What needs to be done ▸ Scan the following material for the string "TEMP" and copy each line in which it appears.

Information ▸
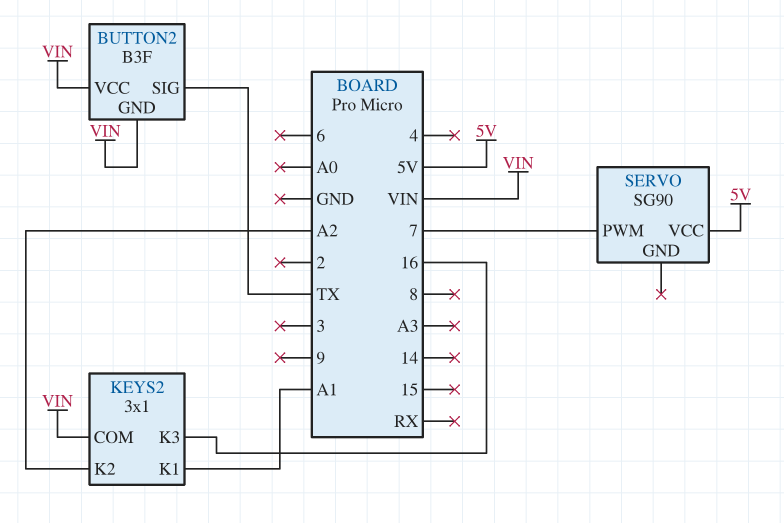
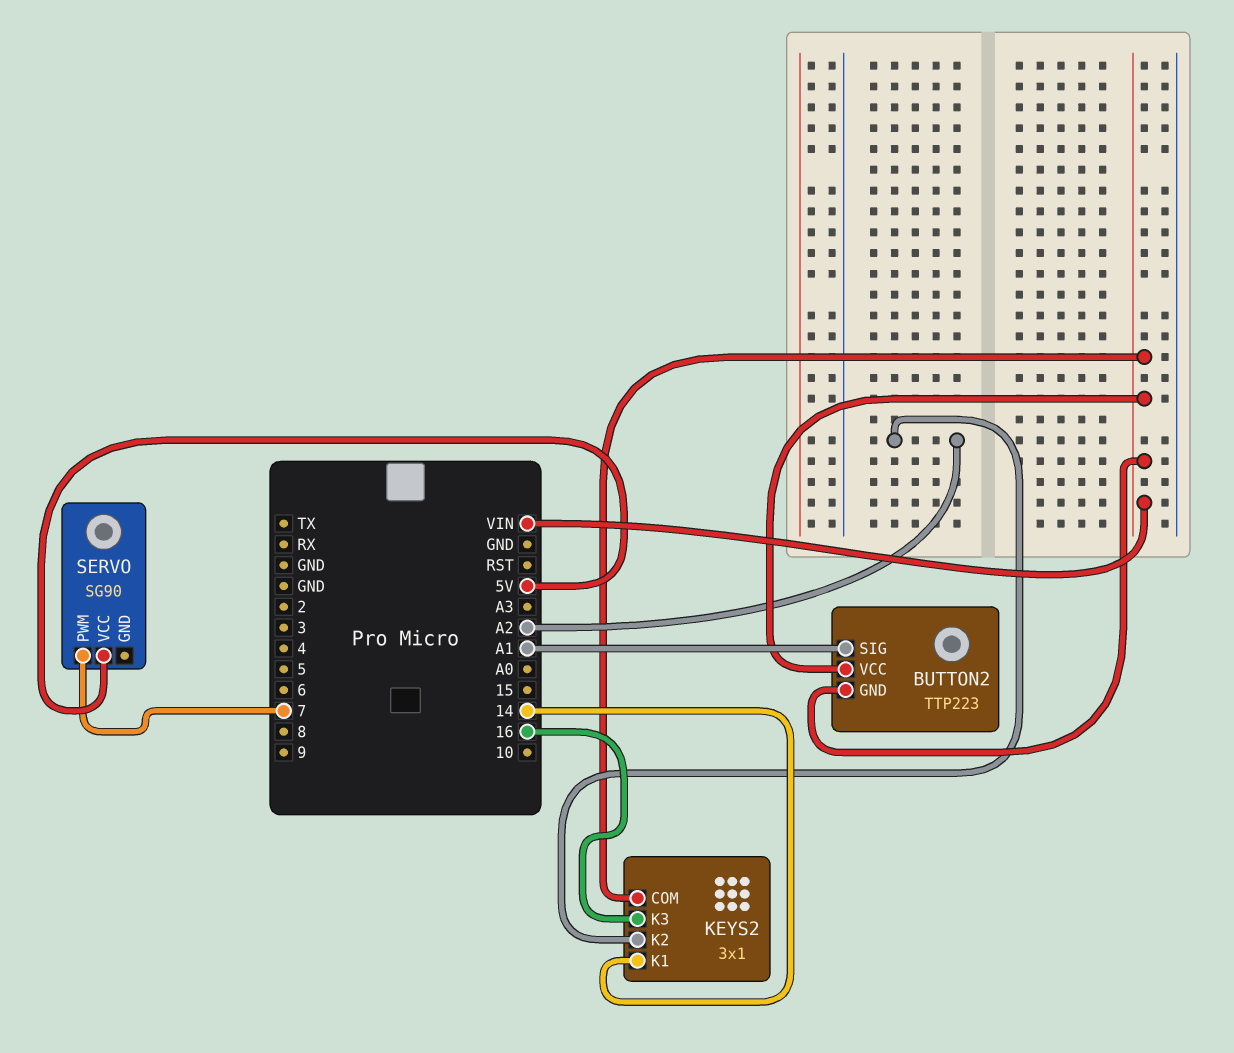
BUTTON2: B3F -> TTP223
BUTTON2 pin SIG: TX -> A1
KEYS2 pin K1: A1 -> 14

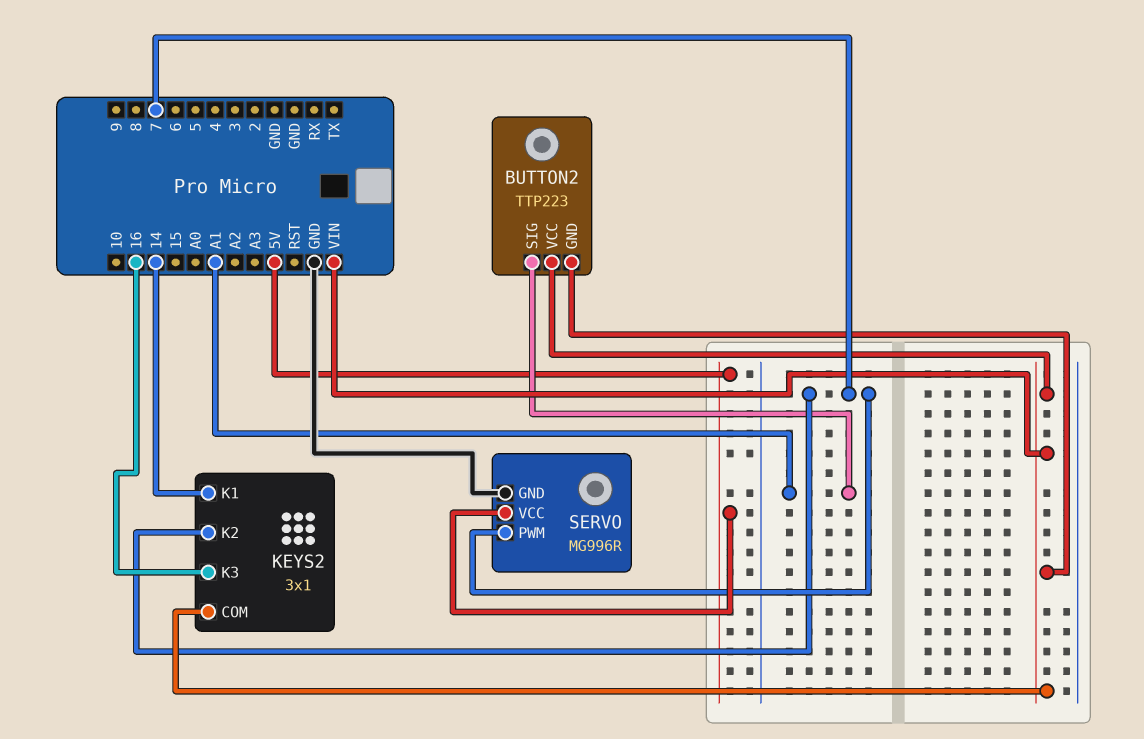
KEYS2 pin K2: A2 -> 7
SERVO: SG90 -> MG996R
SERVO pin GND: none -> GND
==
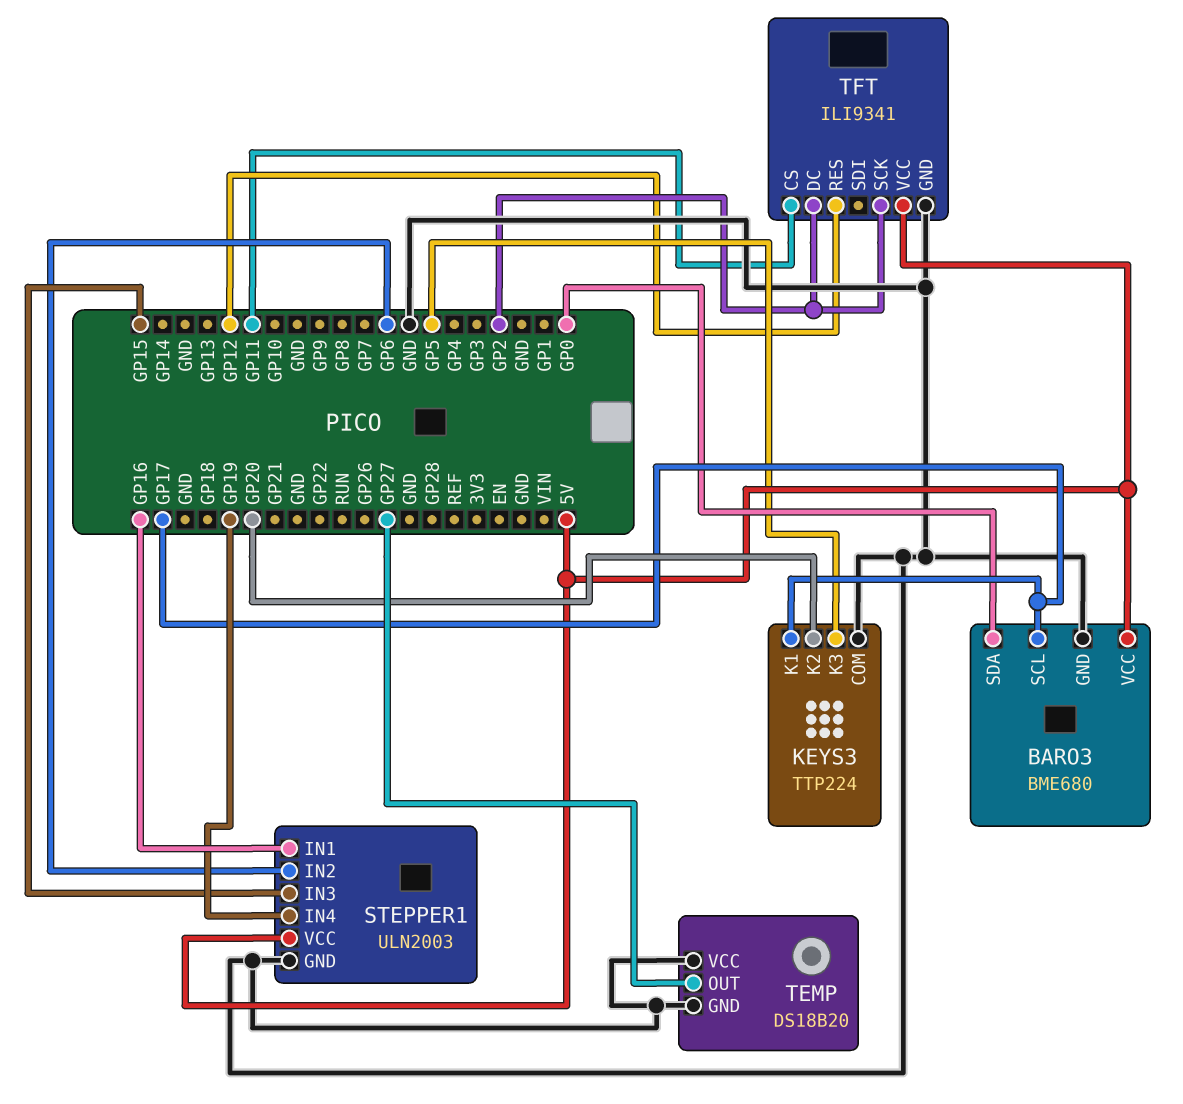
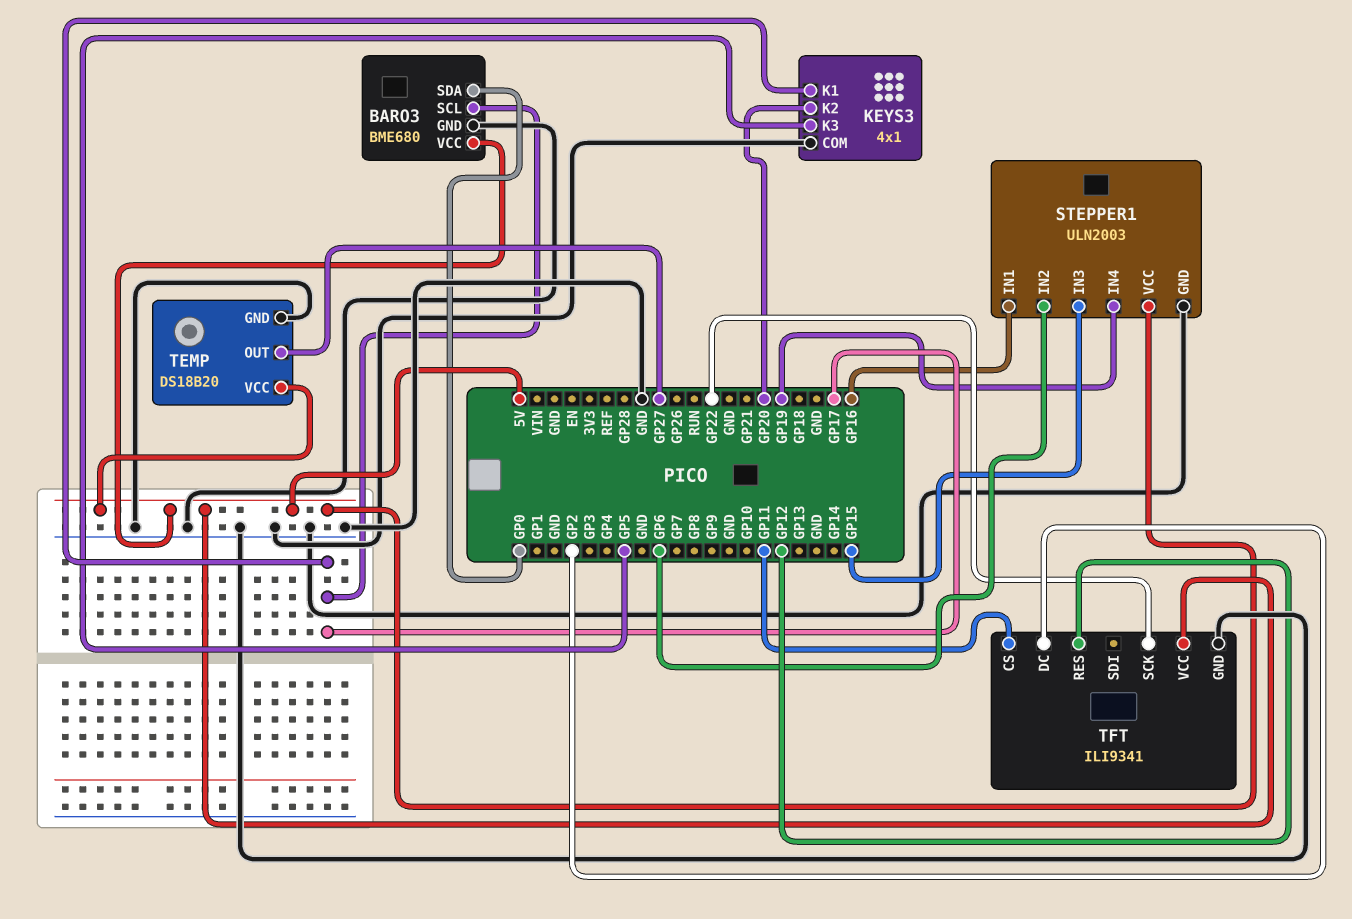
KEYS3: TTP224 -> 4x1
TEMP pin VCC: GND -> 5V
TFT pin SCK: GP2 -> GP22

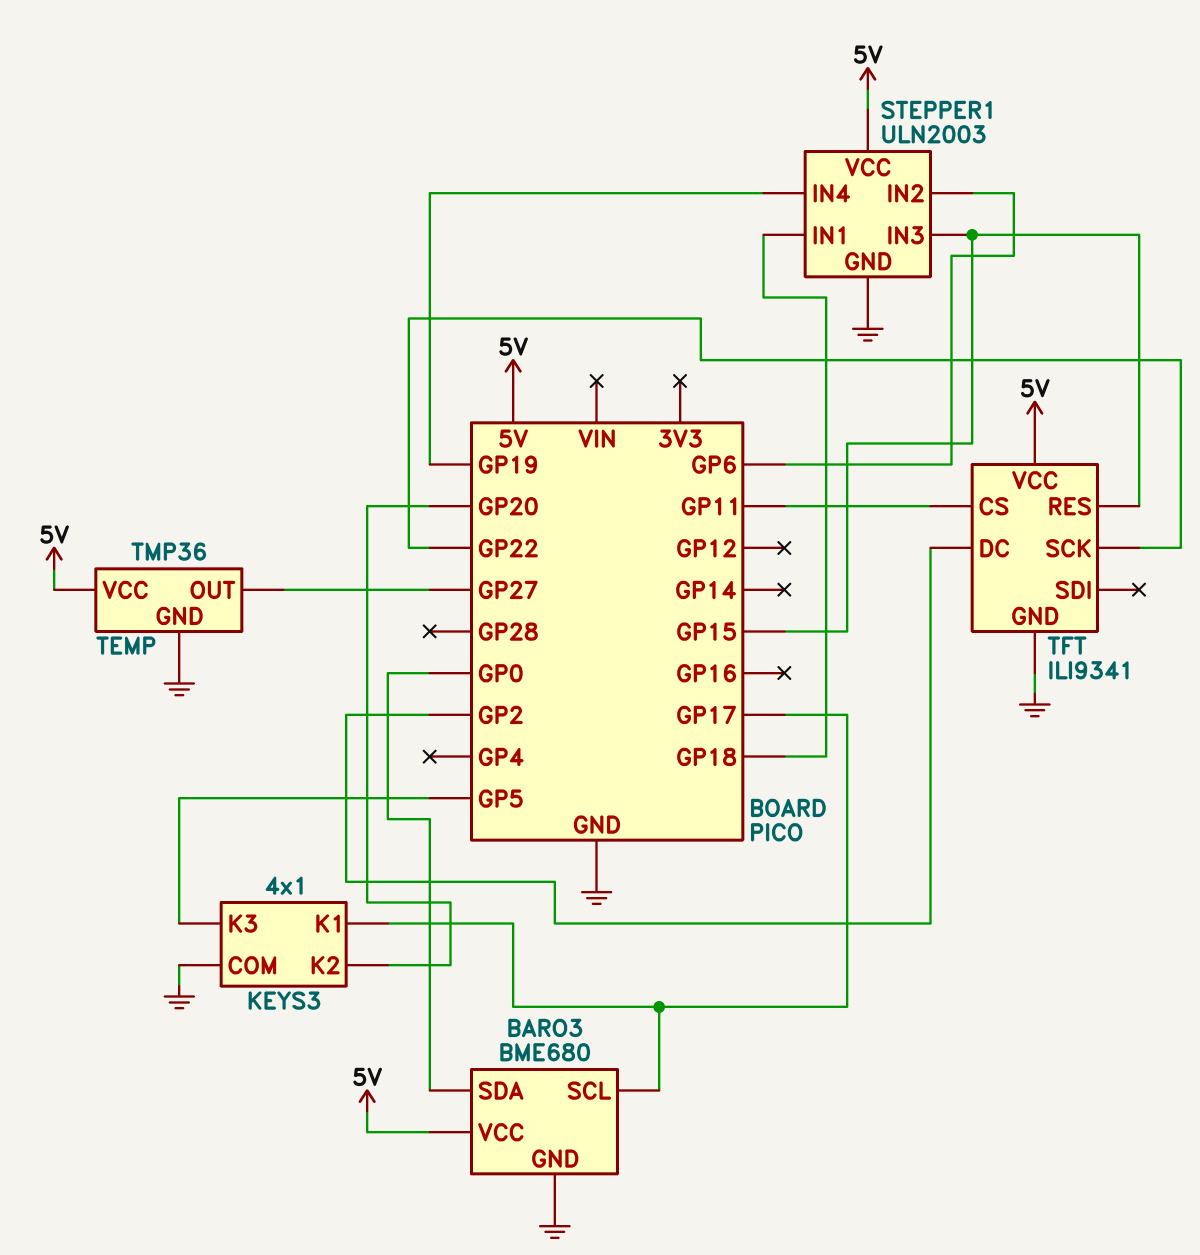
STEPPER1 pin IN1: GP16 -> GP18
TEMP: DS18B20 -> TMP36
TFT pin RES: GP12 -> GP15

Exercise result ▸
TEMP pin VCC: GND -> 5V
TEMP: DS18B20 -> TMP36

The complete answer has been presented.